Before-and-after object lists:
= Beginning of Section =
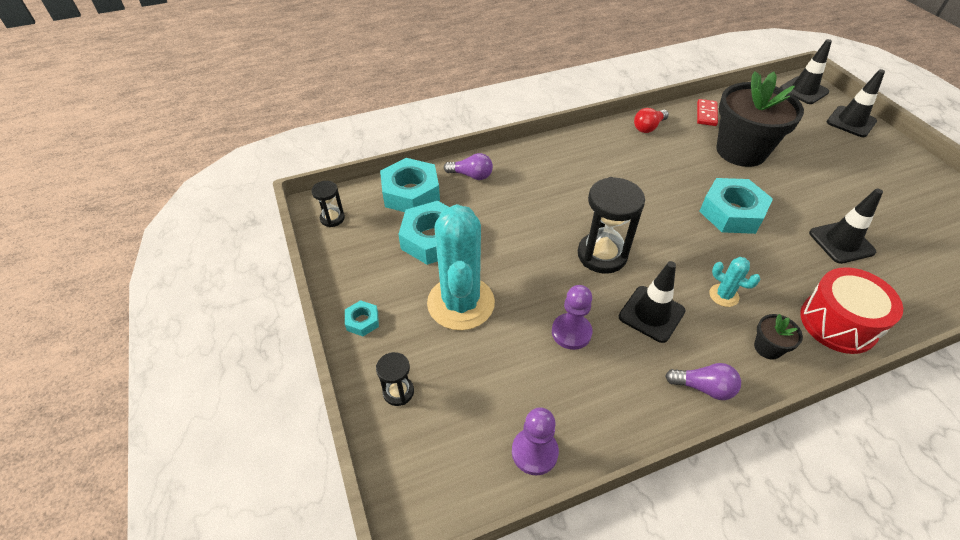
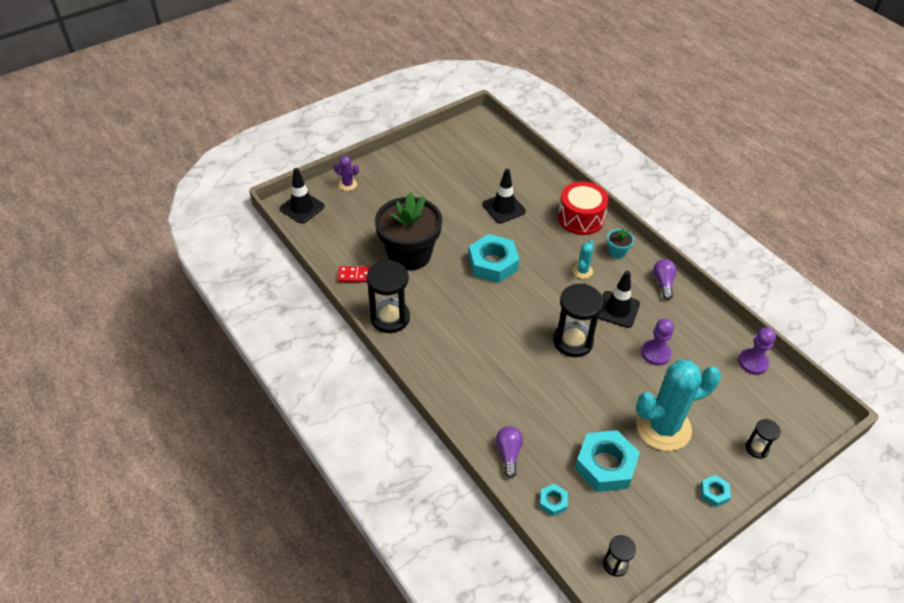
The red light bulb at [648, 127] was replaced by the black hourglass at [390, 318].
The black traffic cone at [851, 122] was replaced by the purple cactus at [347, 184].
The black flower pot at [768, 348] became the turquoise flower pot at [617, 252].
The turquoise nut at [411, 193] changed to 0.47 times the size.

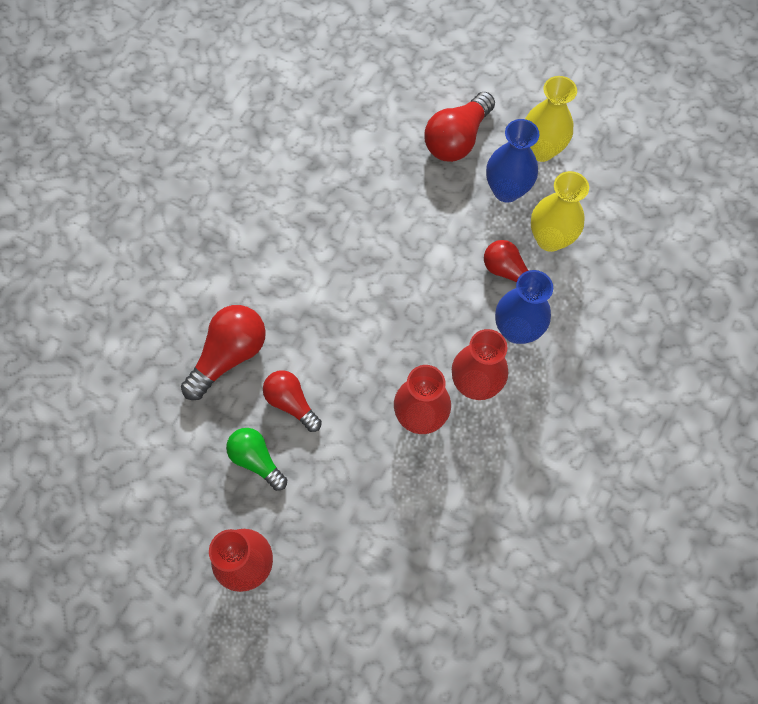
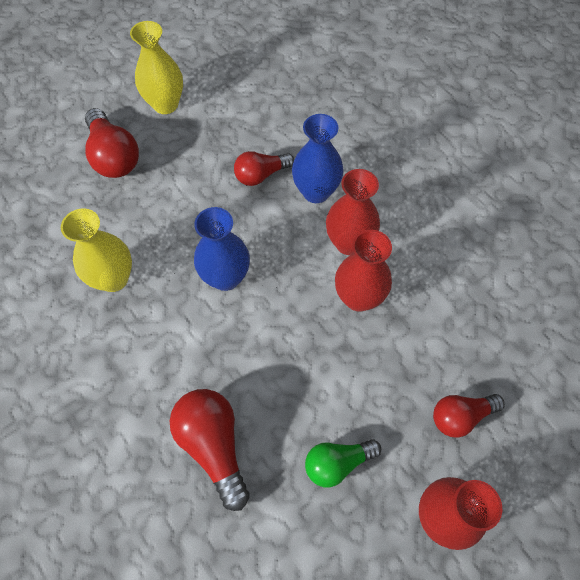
The red light bulb moved from [291, 403] to [461, 416].
The blue vase moved from [506, 190] to [226, 277].
The yellow vase moved from [550, 239] to [113, 279].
= End of Section =
*INSTRUCTIONS FOR THE TASK:* Only the text is to be copied: please reproduce the records exactly and drop the pictures.

*OUTPUT:*
The red light bulb at [648, 127] was replaced by the black hourglass at [390, 318].
The black traffic cone at [851, 122] was replaced by the purple cactus at [347, 184].
The black flower pot at [768, 348] became the turquoise flower pot at [617, 252].
The turquoise nut at [411, 193] changed to 0.47 times the size.

The red light bulb moved from [291, 403] to [461, 416].
The blue vase moved from [506, 190] to [226, 277].
The yellow vase moved from [550, 239] to [113, 279].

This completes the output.